[Problem requirements] Starting at the line that contains "brown can [401,196,429,248]", quote each line exactly through the last line of the entries, both included.

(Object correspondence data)
==============================

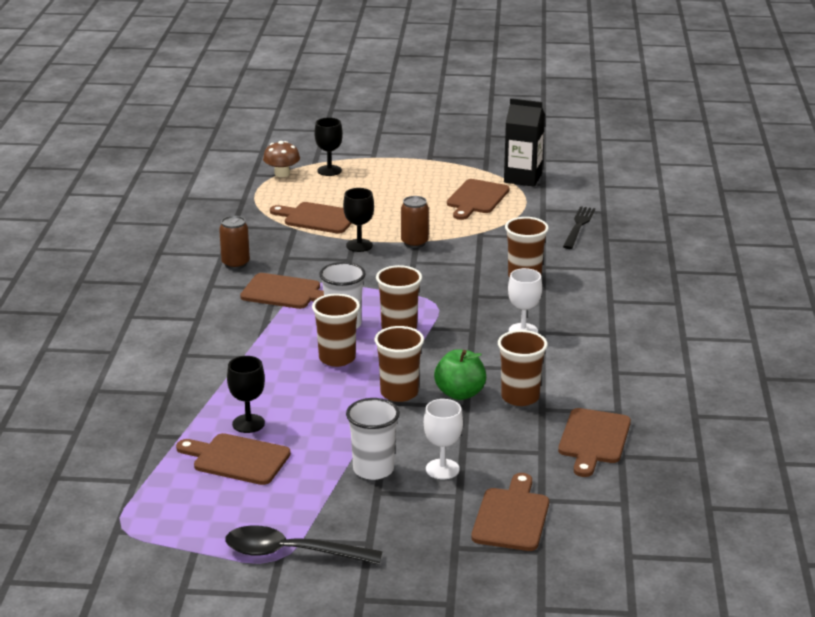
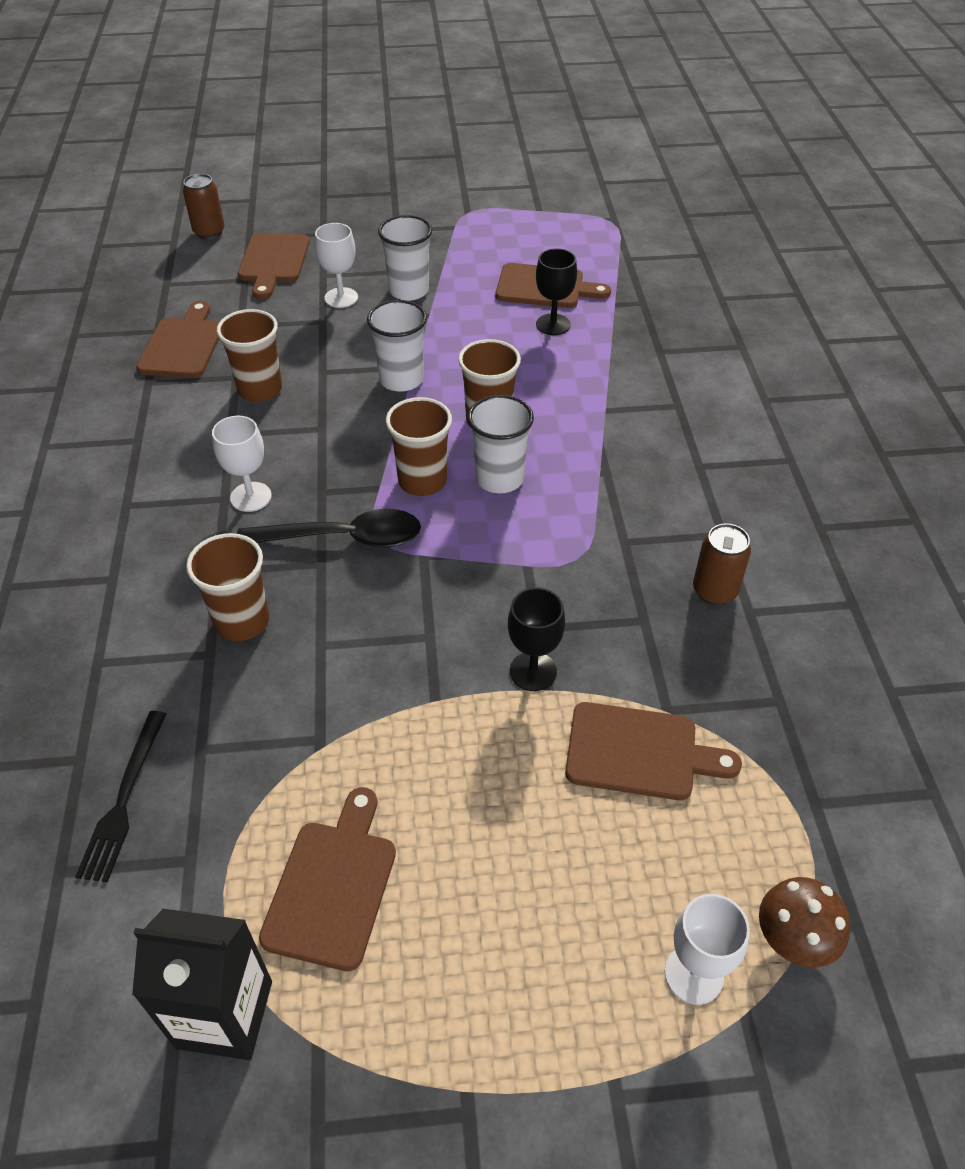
camera: 170 degrees right, 20 degrees up
black spoon [225,525,382,565] -> black spoon moved to [237,509,421,548]
brown cutting board [240,273,324,309] -> none
black goblet [314,118,343,176] -> white goblet [665,894,750,1005]
brown cup [374,326,424,402] -> white cup [367,300,427,392]
brown can [401,196,429,248] -> brown can moved to [183,174,225,239]
green apple [434,349,486,400] -> none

==============================

[Expected answer]
brown can [401,196,429,248] -> brown can moved to [183,174,225,239]
green apple [434,349,486,400] -> none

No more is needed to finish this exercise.